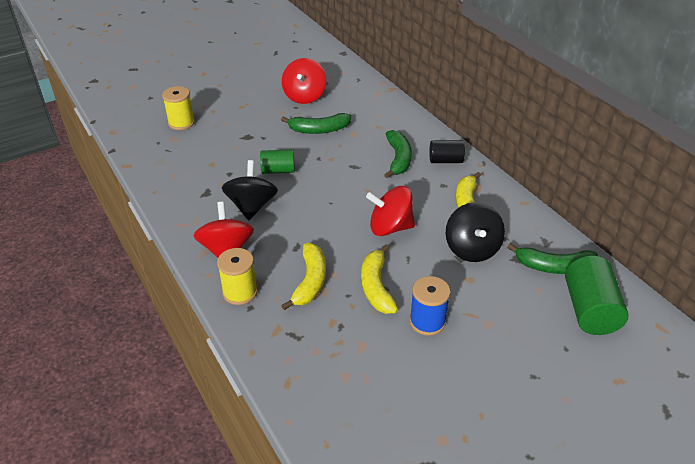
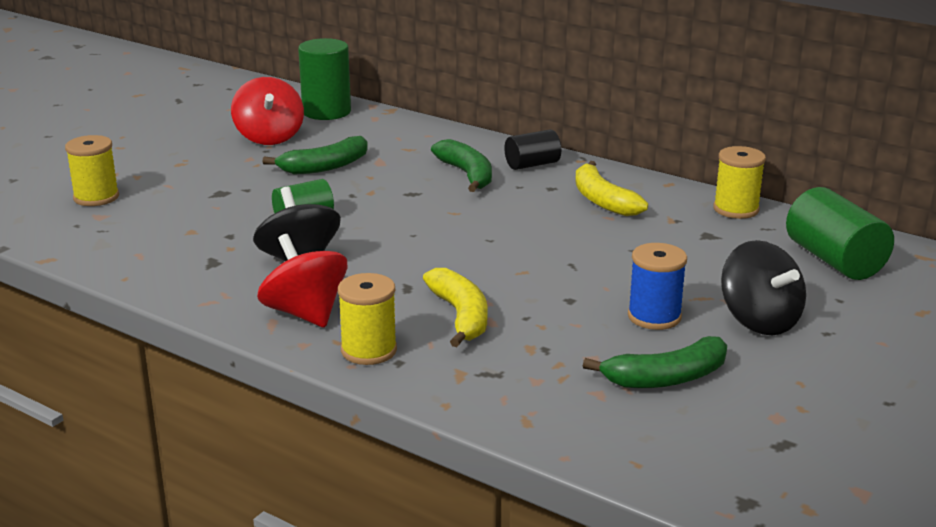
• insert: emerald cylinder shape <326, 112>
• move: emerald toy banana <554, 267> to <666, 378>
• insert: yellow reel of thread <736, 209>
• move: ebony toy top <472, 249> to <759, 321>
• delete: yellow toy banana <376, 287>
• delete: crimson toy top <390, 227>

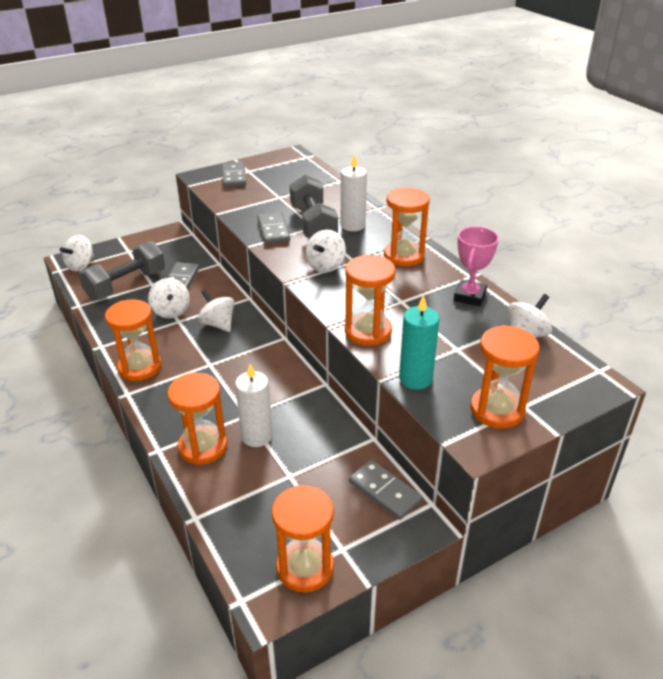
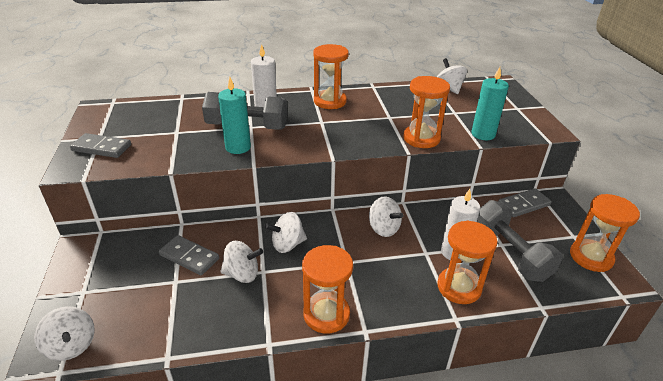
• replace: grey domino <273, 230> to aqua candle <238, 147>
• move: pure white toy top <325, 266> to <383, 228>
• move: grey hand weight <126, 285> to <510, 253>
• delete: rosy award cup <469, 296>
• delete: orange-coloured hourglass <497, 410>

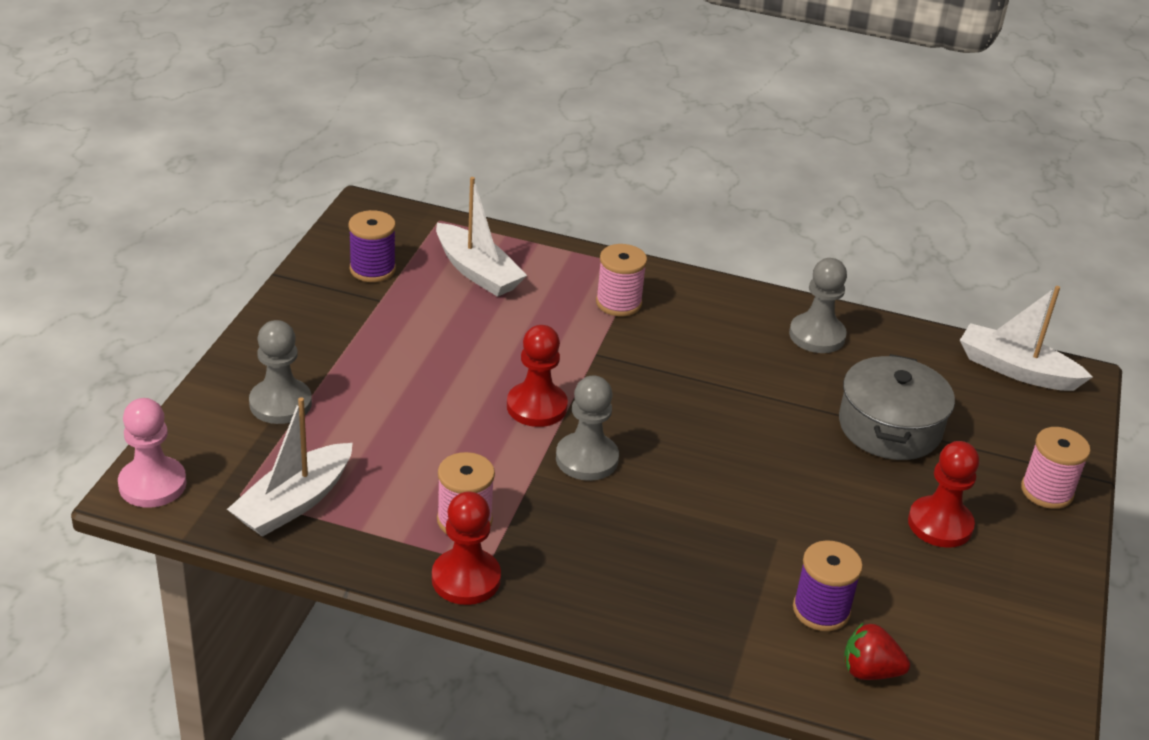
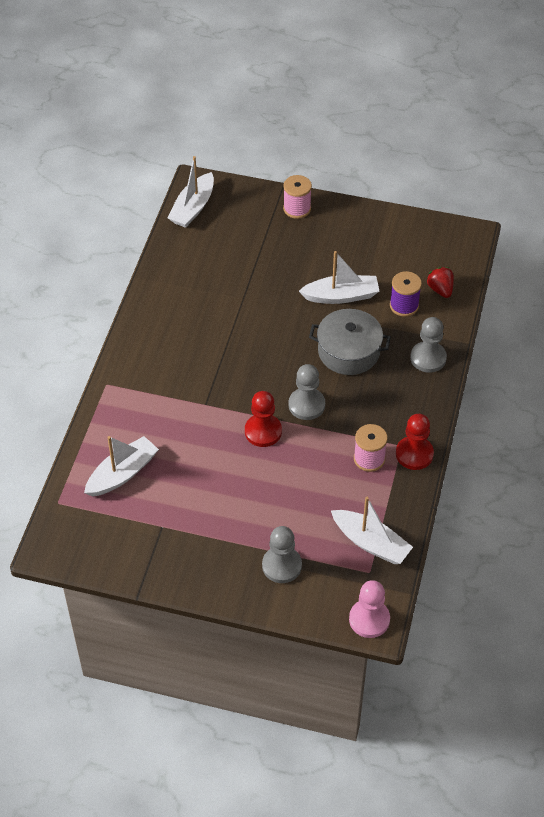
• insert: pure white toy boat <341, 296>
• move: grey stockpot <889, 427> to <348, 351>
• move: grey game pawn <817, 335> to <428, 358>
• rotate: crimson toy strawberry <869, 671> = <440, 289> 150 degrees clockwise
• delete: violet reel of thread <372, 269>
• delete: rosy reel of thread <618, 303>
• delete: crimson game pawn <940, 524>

### [About this task]
Leave out the pictures and copy every record above exactly.

### [Exercise output]
• insert: emerald cylinder shape <326, 112>
• move: emerald toy banana <554, 267> to <666, 378>
• insert: yellow reel of thread <736, 209>
• move: ebony toy top <472, 249> to <759, 321>
• delete: yellow toy banana <376, 287>
• delete: crimson toy top <390, 227>

• replace: grey domino <273, 230> to aqua candle <238, 147>
• move: pure white toy top <325, 266> to <383, 228>
• move: grey hand weight <126, 285> to <510, 253>
• delete: rosy award cup <469, 296>
• delete: orange-coloured hourglass <497, 410>

• insert: pure white toy boat <341, 296>
• move: grey stockpot <889, 427> to <348, 351>
• move: grey game pawn <817, 335> to <428, 358>
• rotate: crimson toy strawberry <869, 671> = <440, 289> 150 degrees clockwise
• delete: violet reel of thread <372, 269>
• delete: rosy reel of thread <618, 303>
• delete: crimson game pawn <940, 524>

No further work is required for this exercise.